◆ Exercise goal ◆
Starting at the top of the entries below, write out each line up to and including the one containing "green mouse: [600,255,676,311]". Leave the pictures out.

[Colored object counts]
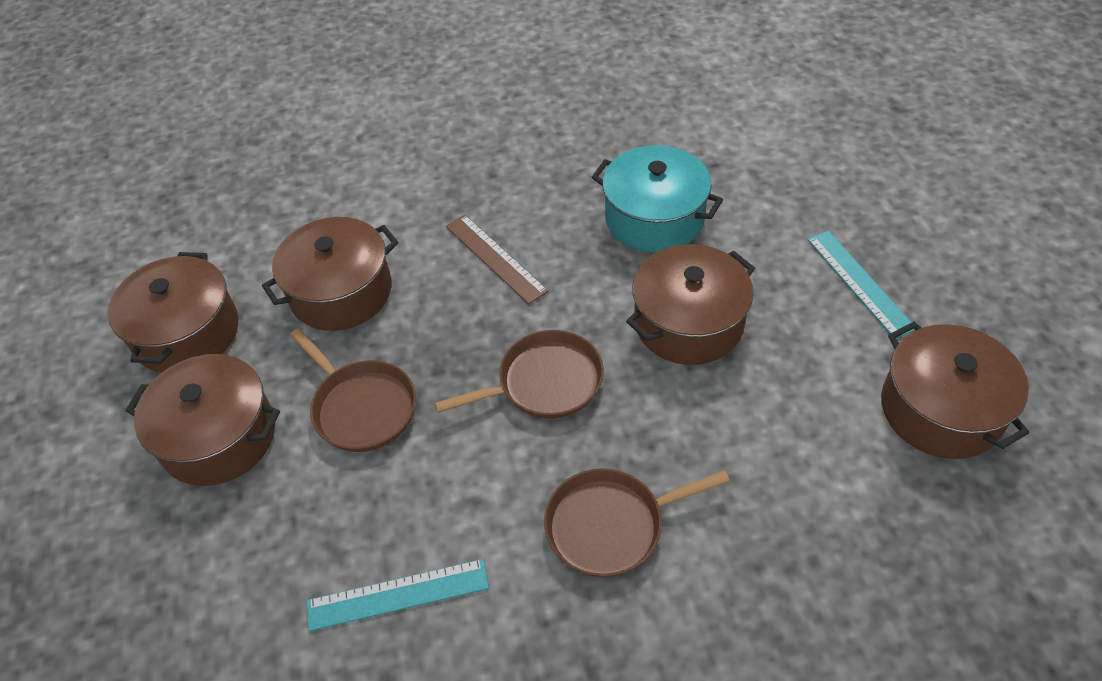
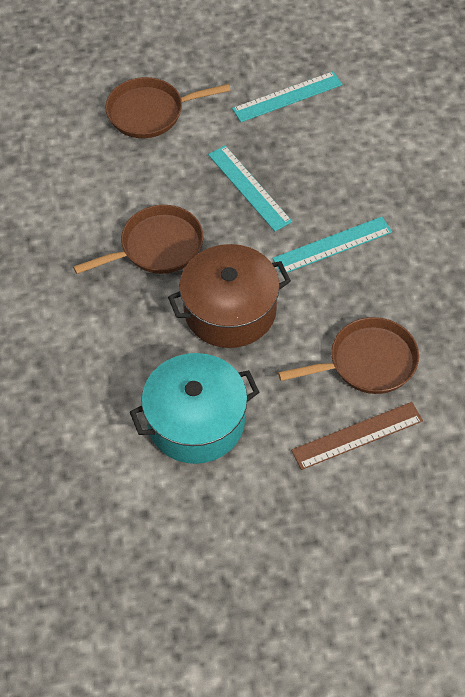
brown pot: [108,252,238,373] [125,354,280,486] [262,217,398,331] [626,244,755,365] [881,322,1029,459] = 5 -> [168,244,291,348] = 1
turquoise ruler: [306,559,489,631] [807,231,915,338] = 2 -> [208,145,292,231] [232,71,343,122] [272,217,392,274] = 3

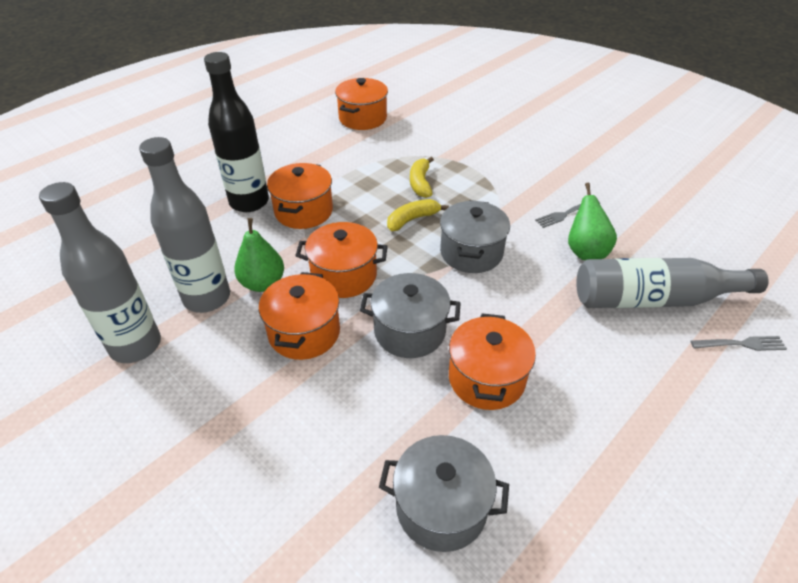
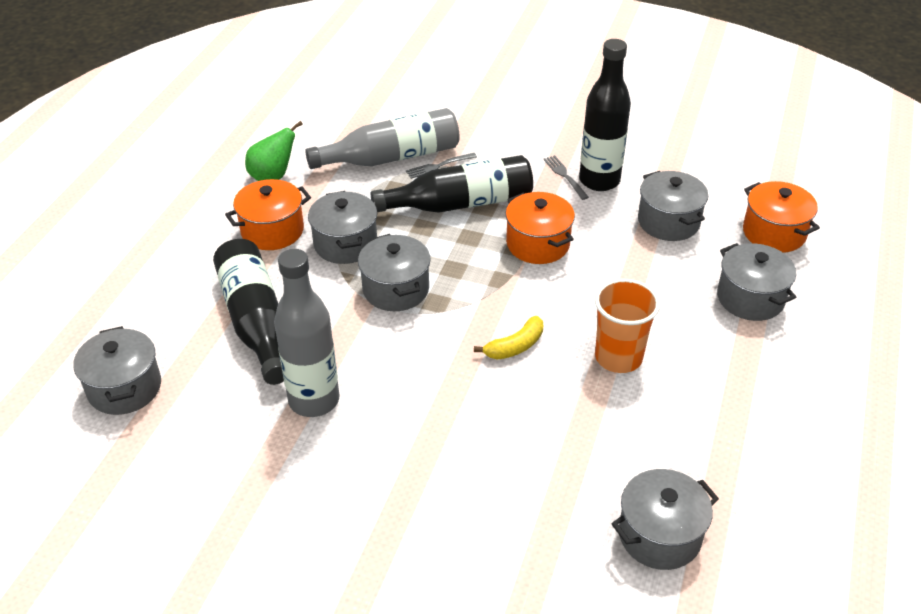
black bottle: [204,52,269,212] = 1 -> [213,239,284,385] [371,155,533,212] [579,39,631,191] = 3
green pear: [234,218,284,292] [568,183,617,260] = 2 -> [245,121,303,181] = 1
grey bottle: [39,182,161,363] [139,137,230,313] [576,258,769,308] = 3 -> [274,249,340,417] [305,108,460,169] = 2
grey pot: [360,273,461,358] [379,435,509,552] [440,200,510,273] = 3 -> [73,326,161,415] [308,191,377,264] [358,234,431,311] [611,469,719,570] [638,171,708,241] [717,243,796,321] = 6
orange cup: none = 0 -> [595,279,660,373] = 1
orange pot: [259,272,340,360] [267,163,333,229] [295,222,388,298] [335,78,388,130] [449,313,536,410] = 5 -> [225,179,311,250] [505,192,575,264] [743,181,820,253] = 3
yellow banana: [387,199,449,231] [410,157,434,198] = 2 -> [474,316,543,360] = 1

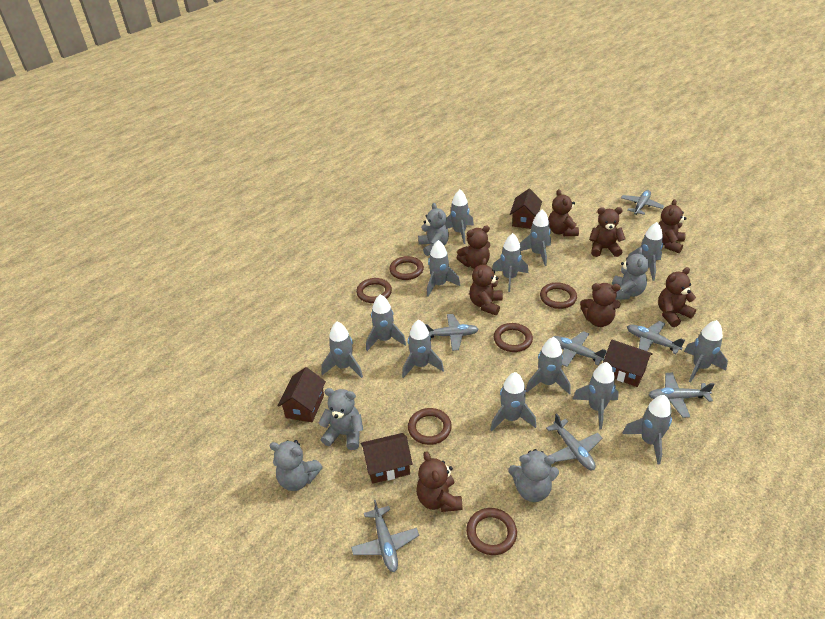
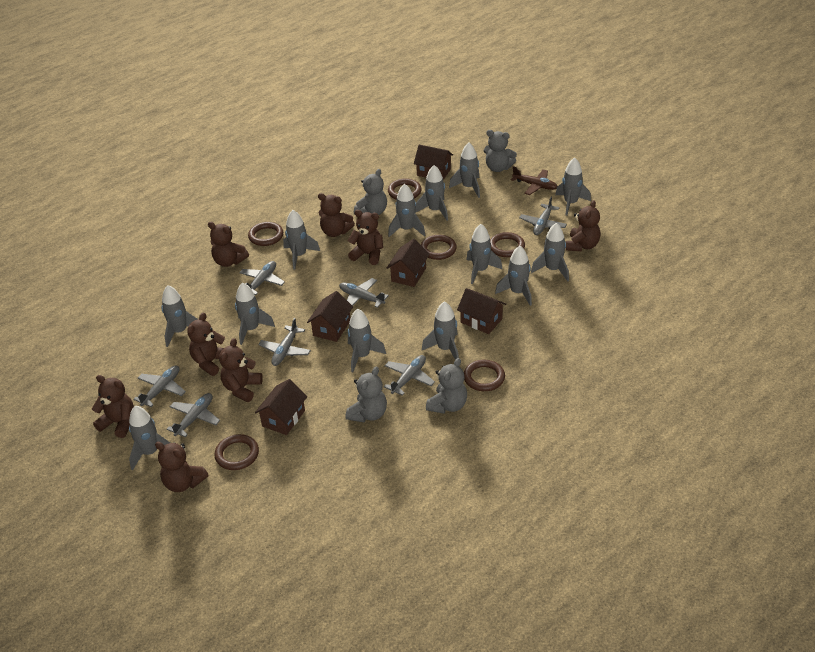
brown house: [278,367,326,422] [361,433,412,484] [510,189,542,229] [603,339,653,387] = 4 -> [255,379,307,435] [307,291,353,342] [387,239,429,287] [414,145,453,180] [457,288,506,334] = 5
brown plane: none = 0 -> [511,166,557,195] = 1
grey teddy bear: [269,440,323,491] [318,388,363,450] [418,203,449,256] [508,449,559,502] [612,247,649,300] = 5 -> [346,367,387,422] [354,169,387,215] [426,358,467,414] [484,130,517,172] = 4

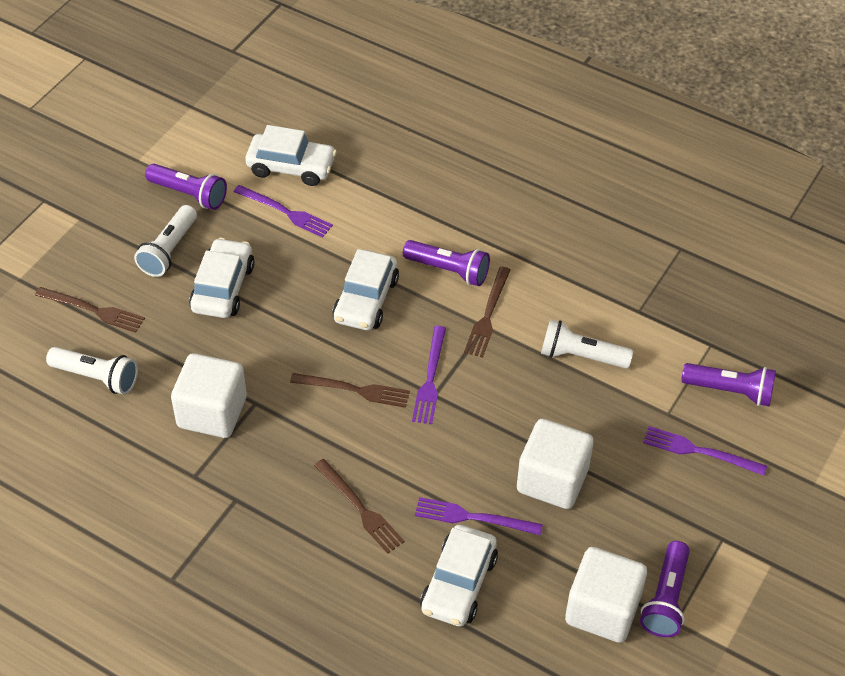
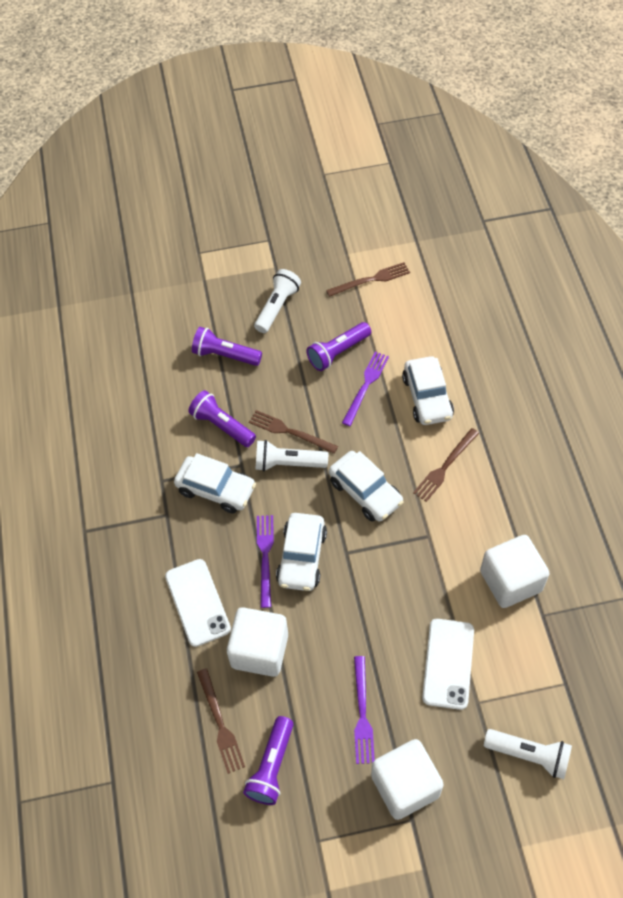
purple fork: [233,185,333,238] [412,326,446,424] [415,497,543,535] [643,426,767,476] = 4 -> [257,515,274,608] [342,352,389,426] [354,656,375,764] = 3
white phone: none = 0 -> [165,559,231,647] [422,619,474,710] = 2

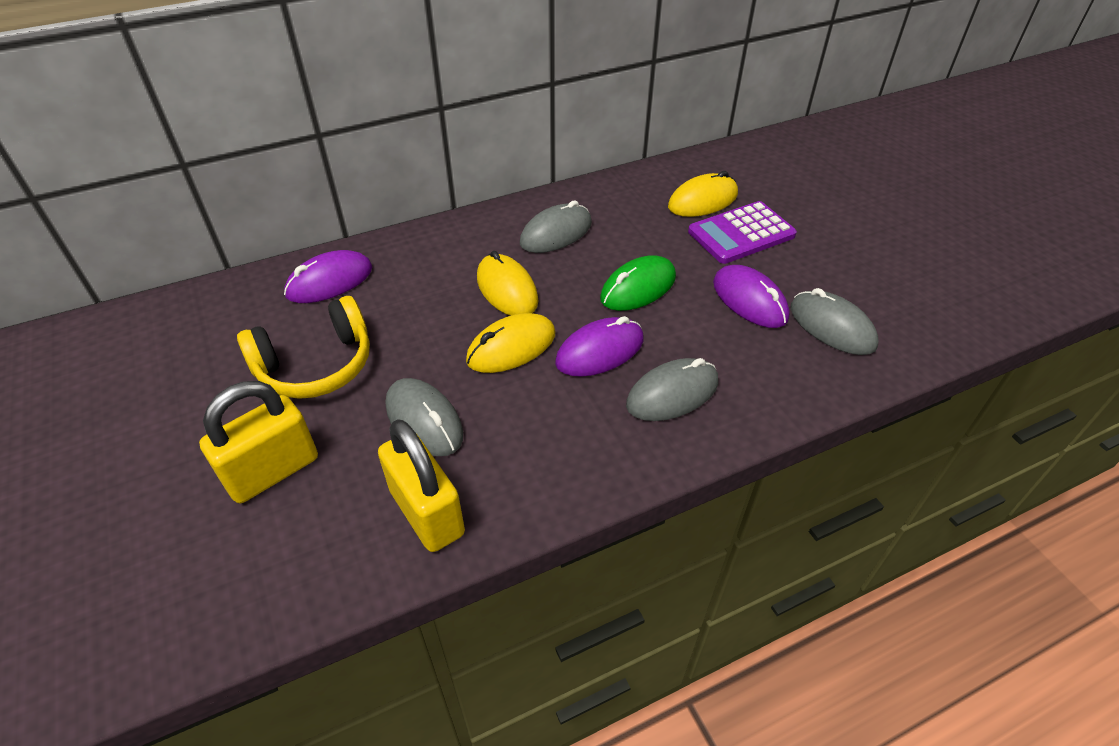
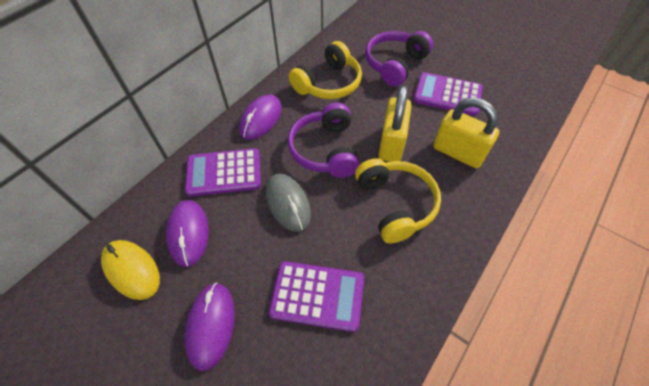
green mouse: [600,255,676,311] = 1 -> none = 0
grey mouse: [386,378,463,456] [520,200,592,253] [626,358,718,421] [791,288,879,355] = 4 -> [266,174,311,232] = 1
purple calculator: [688,201,797,264] = 1 -> [185,148,261,197] [269,261,364,332] [413,72,483,116] = 3
purple headphones: none = 0 -> [288,103,359,178] [365,31,433,87] = 2
yellow headphones: [237,296,370,399] = 1 -> [289,41,362,99] [355,158,441,243] = 2
yellow mouse: [466,313,555,373] [477,251,538,316] [668,171,738,217] = 3 -> [101,240,160,300] = 1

◆ Written reply ◆
brown pot: [108,252,238,373] [125,354,280,486] [262,217,398,331] [626,244,755,365] [881,322,1029,459] = 5 -> [168,244,291,348] = 1
turquoise ruler: [306,559,489,631] [807,231,915,338] = 2 -> [208,145,292,231] [232,71,343,122] [272,217,392,274] = 3

black bottle: [204,52,269,212] = 1 -> [213,239,284,385] [371,155,533,212] [579,39,631,191] = 3
green pear: [234,218,284,292] [568,183,617,260] = 2 -> [245,121,303,181] = 1
grey bottle: [39,182,161,363] [139,137,230,313] [576,258,769,308] = 3 -> [274,249,340,417] [305,108,460,169] = 2
grey pot: [360,273,461,358] [379,435,509,552] [440,200,510,273] = 3 -> [73,326,161,415] [308,191,377,264] [358,234,431,311] [611,469,719,570] [638,171,708,241] [717,243,796,321] = 6
orange cup: none = 0 -> [595,279,660,373] = 1
orange pot: [259,272,340,360] [267,163,333,229] [295,222,388,298] [335,78,388,130] [449,313,536,410] = 5 -> [225,179,311,250] [505,192,575,264] [743,181,820,253] = 3
yellow banana: [387,199,449,231] [410,157,434,198] = 2 -> [474,316,543,360] = 1

brown house: [278,367,326,422] [361,433,412,484] [510,189,542,229] [603,339,653,387] = 4 -> [255,379,307,435] [307,291,353,342] [387,239,429,287] [414,145,453,180] [457,288,506,334] = 5
brown plane: none = 0 -> [511,166,557,195] = 1
grey teddy bear: [269,440,323,491] [318,388,363,450] [418,203,449,256] [508,449,559,502] [612,247,649,300] = 5 -> [346,367,387,422] [354,169,387,215] [426,358,467,414] [484,130,517,172] = 4

purple fork: [233,185,333,238] [412,326,446,424] [415,497,543,535] [643,426,767,476] = 4 -> [257,515,274,608] [342,352,389,426] [354,656,375,764] = 3
white phone: none = 0 -> [165,559,231,647] [422,619,474,710] = 2

green mouse: [600,255,676,311] = 1 -> none = 0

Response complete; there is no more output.